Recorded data
<<<<

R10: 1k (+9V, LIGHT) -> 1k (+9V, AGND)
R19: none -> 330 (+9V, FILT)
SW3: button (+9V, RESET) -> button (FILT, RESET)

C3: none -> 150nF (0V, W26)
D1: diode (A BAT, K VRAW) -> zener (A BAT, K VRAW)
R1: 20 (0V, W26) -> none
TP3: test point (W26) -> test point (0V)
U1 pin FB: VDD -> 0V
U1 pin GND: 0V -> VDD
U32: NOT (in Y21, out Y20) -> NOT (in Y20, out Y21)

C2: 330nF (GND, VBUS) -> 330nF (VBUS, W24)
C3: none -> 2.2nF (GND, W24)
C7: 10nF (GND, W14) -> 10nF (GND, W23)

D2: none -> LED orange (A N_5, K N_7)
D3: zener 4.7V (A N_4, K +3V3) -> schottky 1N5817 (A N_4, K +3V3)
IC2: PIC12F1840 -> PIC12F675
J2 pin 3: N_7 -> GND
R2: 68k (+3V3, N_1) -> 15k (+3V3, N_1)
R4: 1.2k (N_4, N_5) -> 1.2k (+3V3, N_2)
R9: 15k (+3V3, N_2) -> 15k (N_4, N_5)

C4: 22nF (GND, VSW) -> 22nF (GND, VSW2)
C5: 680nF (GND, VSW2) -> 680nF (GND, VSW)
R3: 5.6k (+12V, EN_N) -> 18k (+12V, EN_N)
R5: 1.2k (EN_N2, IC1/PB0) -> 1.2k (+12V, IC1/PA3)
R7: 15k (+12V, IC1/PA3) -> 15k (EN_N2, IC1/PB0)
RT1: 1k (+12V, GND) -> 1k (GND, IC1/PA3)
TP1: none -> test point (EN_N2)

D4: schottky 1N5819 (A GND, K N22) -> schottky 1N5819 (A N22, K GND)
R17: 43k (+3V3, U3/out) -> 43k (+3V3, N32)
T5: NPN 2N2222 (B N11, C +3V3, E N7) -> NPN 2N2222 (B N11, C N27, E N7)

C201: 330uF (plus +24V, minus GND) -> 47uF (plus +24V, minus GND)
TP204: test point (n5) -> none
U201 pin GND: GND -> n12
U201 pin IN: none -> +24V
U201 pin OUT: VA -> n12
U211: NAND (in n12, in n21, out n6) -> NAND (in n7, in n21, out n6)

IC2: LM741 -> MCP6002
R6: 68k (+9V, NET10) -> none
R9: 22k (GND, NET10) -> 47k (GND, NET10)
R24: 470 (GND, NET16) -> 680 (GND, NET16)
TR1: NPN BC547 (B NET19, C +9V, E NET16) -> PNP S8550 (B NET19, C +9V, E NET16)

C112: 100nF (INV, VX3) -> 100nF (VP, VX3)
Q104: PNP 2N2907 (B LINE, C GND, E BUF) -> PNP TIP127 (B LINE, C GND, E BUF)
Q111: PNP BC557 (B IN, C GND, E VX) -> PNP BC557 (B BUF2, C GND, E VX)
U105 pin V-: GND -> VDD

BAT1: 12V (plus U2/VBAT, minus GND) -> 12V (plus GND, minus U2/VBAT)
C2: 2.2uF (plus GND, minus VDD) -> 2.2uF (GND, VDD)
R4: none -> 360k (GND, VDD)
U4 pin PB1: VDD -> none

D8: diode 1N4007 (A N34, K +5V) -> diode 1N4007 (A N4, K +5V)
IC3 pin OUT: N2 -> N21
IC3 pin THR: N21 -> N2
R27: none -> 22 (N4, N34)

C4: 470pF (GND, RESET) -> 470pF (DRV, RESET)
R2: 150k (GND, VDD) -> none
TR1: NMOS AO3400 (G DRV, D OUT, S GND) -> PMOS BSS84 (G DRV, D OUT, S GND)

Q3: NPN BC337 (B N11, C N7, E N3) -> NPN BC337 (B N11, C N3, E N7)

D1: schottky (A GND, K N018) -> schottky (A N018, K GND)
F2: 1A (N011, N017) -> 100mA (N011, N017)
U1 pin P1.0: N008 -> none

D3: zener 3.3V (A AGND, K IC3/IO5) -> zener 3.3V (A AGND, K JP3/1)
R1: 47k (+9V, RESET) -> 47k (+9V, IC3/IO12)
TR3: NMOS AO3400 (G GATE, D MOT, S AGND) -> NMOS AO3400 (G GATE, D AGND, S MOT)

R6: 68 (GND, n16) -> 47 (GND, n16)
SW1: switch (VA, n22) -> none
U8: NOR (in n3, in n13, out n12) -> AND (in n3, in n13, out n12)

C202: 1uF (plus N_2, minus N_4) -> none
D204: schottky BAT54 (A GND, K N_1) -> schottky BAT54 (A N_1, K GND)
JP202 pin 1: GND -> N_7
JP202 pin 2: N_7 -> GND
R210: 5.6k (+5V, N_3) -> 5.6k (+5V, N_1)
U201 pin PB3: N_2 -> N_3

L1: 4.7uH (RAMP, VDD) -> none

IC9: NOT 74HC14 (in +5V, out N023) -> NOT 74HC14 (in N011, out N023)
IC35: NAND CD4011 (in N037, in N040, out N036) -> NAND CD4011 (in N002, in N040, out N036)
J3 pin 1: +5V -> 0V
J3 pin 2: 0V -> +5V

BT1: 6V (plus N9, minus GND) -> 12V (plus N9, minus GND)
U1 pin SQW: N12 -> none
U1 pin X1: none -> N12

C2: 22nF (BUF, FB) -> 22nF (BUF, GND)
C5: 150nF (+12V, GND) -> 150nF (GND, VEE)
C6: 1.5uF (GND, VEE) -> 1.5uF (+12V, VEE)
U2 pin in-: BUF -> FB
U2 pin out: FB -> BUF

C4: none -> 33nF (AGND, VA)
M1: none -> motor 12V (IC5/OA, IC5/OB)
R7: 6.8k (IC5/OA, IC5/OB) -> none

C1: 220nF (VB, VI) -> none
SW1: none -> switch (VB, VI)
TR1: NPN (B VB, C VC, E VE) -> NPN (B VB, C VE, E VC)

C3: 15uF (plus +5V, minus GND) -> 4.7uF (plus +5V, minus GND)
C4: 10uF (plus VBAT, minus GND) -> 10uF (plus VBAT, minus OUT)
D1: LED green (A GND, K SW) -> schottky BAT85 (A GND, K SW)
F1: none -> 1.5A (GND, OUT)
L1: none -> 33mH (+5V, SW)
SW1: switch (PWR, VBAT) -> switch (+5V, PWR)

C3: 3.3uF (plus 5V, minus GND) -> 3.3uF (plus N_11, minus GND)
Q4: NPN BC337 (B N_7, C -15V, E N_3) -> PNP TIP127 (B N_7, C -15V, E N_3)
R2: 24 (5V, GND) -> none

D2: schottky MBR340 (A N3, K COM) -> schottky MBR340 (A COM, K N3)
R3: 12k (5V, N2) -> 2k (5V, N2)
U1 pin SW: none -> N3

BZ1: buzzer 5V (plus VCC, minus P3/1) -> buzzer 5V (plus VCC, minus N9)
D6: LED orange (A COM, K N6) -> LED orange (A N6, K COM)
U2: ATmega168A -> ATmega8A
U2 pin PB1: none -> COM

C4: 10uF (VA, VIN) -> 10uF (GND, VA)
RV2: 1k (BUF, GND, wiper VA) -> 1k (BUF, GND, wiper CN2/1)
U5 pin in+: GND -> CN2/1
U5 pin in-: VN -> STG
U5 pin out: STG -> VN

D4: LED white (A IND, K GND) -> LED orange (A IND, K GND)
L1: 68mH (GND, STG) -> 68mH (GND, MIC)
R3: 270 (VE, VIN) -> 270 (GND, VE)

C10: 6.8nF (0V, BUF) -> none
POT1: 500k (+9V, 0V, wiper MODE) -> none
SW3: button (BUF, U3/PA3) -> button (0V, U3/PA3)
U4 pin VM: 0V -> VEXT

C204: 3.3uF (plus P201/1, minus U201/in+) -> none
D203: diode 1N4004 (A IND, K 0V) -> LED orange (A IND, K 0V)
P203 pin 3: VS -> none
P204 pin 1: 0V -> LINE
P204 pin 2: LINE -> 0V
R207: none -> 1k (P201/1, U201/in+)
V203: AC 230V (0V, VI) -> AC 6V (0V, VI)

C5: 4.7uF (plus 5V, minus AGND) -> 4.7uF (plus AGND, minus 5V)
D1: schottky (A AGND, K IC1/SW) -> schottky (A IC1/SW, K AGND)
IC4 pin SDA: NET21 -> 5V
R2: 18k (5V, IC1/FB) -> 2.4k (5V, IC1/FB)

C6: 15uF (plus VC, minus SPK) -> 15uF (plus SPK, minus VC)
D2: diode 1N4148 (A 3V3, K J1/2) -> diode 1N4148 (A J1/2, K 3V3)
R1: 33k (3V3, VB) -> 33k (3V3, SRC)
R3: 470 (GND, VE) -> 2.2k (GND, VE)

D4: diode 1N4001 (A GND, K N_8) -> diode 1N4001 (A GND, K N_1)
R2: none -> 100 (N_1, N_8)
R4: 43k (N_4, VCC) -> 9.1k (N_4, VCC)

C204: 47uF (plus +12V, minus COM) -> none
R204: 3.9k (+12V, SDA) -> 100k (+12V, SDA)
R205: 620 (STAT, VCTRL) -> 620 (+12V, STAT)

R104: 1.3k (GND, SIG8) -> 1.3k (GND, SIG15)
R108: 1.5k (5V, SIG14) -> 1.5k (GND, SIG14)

>>>>

> Task requirements: How many lines in the records above contain the string "wiper"? State the number and nothing more.

> The answer: 2